**What to produce**
Copy every line of the data below word for word, leaving out the pictures.

**Material to process**
** START **

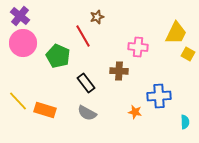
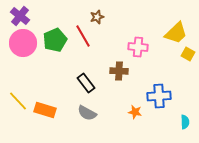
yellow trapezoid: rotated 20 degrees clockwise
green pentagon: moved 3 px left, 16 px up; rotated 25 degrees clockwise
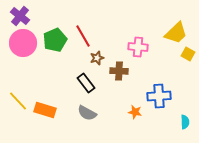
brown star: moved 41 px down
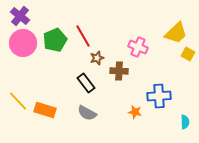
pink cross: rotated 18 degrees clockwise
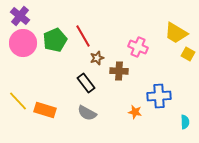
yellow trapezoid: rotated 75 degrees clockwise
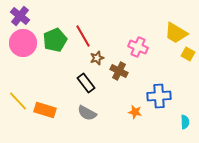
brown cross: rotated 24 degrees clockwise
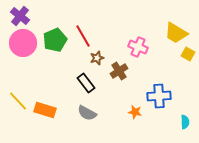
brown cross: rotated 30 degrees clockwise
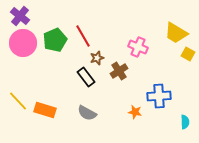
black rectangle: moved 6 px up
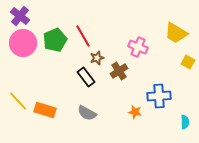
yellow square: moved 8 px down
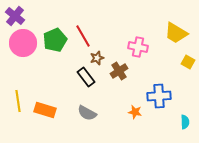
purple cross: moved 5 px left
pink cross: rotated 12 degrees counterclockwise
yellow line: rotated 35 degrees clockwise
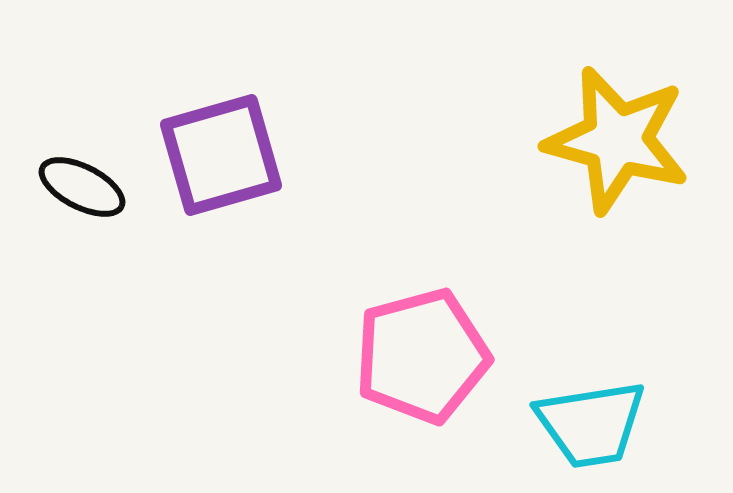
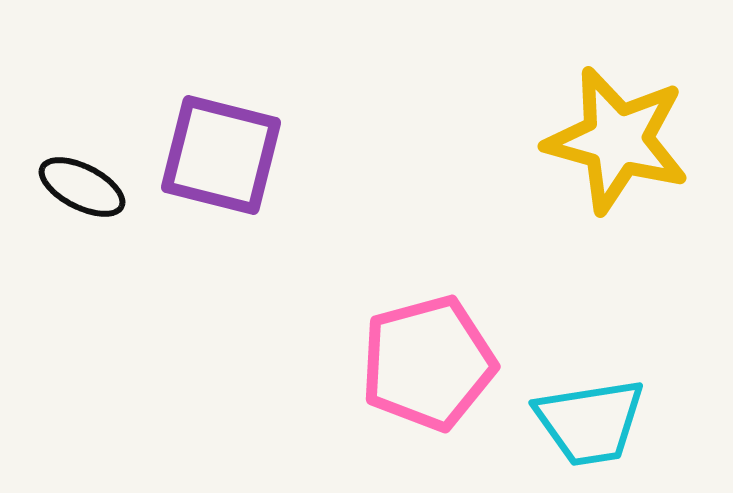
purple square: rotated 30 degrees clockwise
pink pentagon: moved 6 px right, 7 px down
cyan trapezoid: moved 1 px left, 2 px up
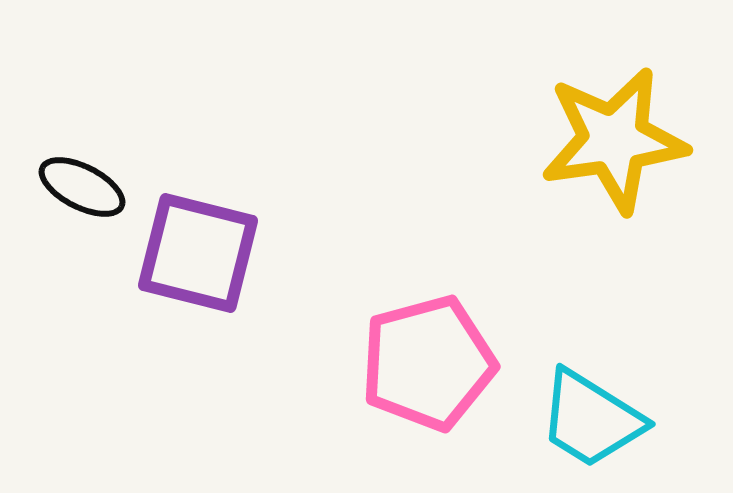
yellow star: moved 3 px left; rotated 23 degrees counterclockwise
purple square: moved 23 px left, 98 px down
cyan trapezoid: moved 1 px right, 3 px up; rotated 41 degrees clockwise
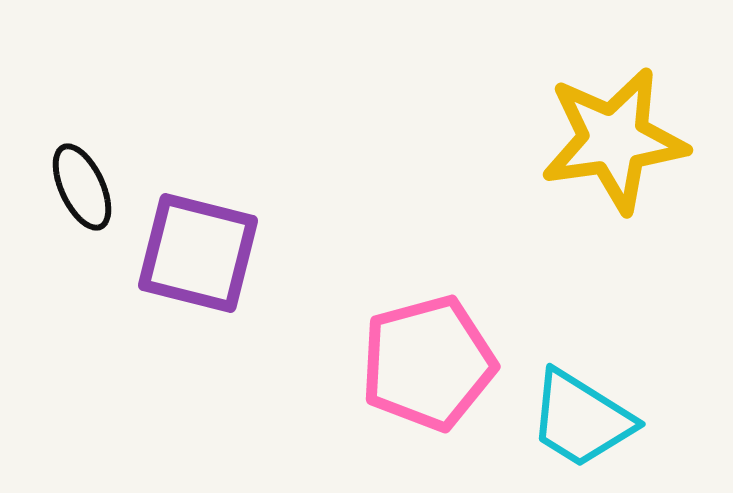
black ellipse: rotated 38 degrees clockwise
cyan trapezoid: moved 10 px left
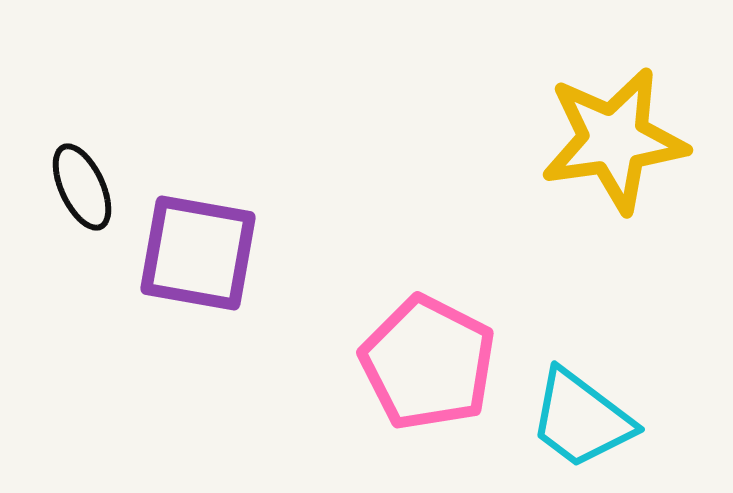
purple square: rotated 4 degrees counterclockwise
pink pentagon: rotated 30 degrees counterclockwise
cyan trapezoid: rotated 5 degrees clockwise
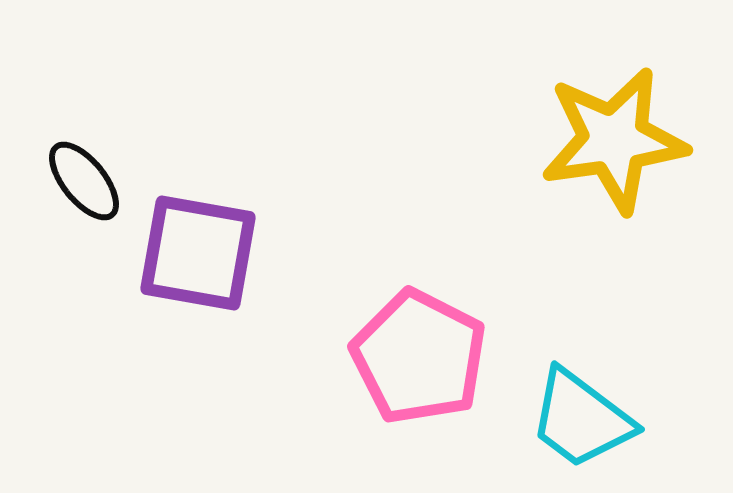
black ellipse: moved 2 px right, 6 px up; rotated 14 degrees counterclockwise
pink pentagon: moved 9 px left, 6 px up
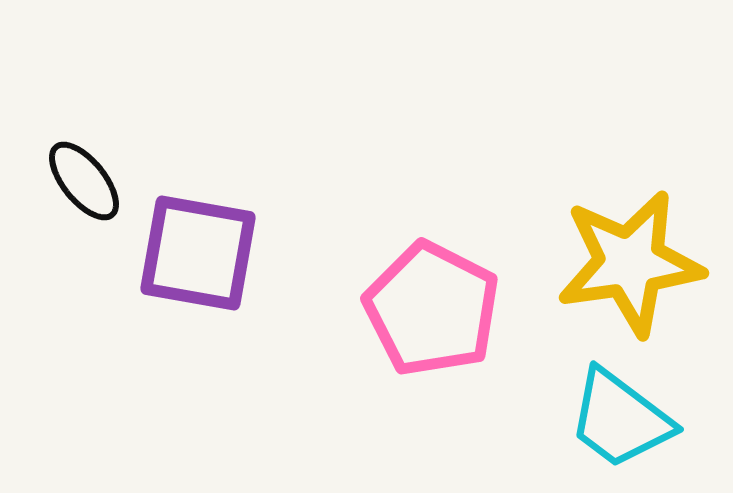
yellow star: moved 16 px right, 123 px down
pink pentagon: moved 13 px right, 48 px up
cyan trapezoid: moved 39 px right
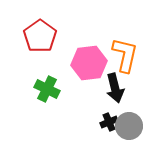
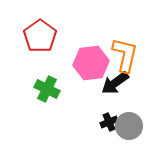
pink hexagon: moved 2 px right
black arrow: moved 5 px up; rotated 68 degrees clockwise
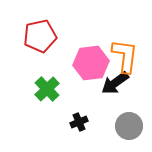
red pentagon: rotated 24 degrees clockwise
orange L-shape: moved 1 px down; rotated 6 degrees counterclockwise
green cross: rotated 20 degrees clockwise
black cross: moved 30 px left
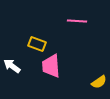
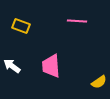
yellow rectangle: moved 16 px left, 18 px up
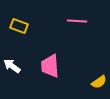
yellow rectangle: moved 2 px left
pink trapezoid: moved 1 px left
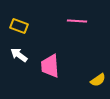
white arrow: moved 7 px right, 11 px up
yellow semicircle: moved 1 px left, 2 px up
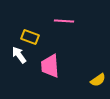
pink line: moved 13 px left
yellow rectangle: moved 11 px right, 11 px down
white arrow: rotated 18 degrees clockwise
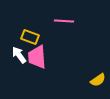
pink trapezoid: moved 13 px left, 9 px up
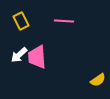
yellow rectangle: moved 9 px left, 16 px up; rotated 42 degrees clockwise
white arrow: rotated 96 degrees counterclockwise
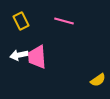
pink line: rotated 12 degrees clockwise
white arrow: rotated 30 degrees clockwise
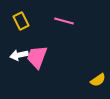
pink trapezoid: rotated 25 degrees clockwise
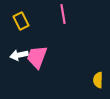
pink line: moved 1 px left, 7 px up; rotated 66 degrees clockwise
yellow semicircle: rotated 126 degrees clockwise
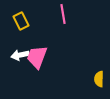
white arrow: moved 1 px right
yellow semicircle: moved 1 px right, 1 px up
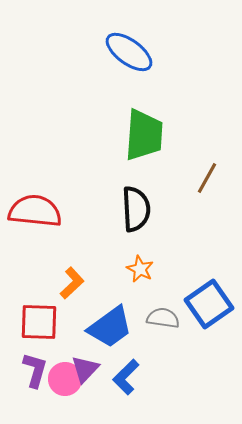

** END **

**Output of the exercise**
yellow trapezoid: rotated 20 degrees clockwise
green pentagon: moved 3 px left, 16 px up; rotated 25 degrees clockwise
brown star: moved 41 px down
pink cross: rotated 18 degrees clockwise
yellow trapezoid: rotated 75 degrees clockwise
brown cross: rotated 24 degrees clockwise
brown cross: rotated 30 degrees clockwise
black rectangle: moved 6 px up
yellow square: moved 8 px down
purple cross: moved 5 px left
pink cross: rotated 12 degrees counterclockwise
yellow line: rotated 35 degrees clockwise
purple square: rotated 30 degrees clockwise
pink pentagon: moved 6 px right, 7 px down
cyan trapezoid: moved 1 px left, 2 px up
yellow star: moved 3 px left; rotated 23 degrees counterclockwise
purple square: moved 23 px left, 98 px down
cyan trapezoid: moved 1 px right, 3 px up; rotated 41 degrees clockwise
black ellipse: rotated 38 degrees clockwise
cyan trapezoid: moved 10 px left
purple square: rotated 4 degrees counterclockwise
pink pentagon: rotated 30 degrees counterclockwise
cyan trapezoid: rotated 5 degrees clockwise
black ellipse: moved 2 px right, 6 px up; rotated 14 degrees counterclockwise
pink pentagon: moved 9 px left, 6 px up
yellow star: moved 16 px right, 123 px down
pink pentagon: moved 13 px right, 48 px up
cyan trapezoid: moved 39 px right
pink hexagon: moved 2 px right
black arrow: moved 5 px up; rotated 68 degrees clockwise
red pentagon: rotated 24 degrees clockwise
orange L-shape: moved 1 px down; rotated 6 degrees counterclockwise
green cross: rotated 20 degrees clockwise
black cross: moved 30 px left
yellow rectangle: moved 16 px left, 18 px up
yellow rectangle: moved 2 px left
pink trapezoid: moved 1 px left
white arrow: moved 7 px right, 11 px up
yellow semicircle: moved 1 px left, 2 px up
pink line: moved 13 px left
yellow rectangle: moved 11 px right, 11 px down
white arrow: rotated 18 degrees clockwise
pink trapezoid: moved 13 px left, 9 px up
yellow rectangle: moved 9 px left, 16 px up; rotated 42 degrees clockwise
white arrow: rotated 96 degrees counterclockwise
pink line: rotated 12 degrees clockwise
white arrow: rotated 30 degrees clockwise
pink trapezoid: rotated 25 degrees clockwise
pink line: moved 1 px left, 7 px up; rotated 66 degrees clockwise
yellow semicircle: rotated 126 degrees clockwise
white arrow: moved 1 px right
yellow semicircle: moved 1 px right, 1 px up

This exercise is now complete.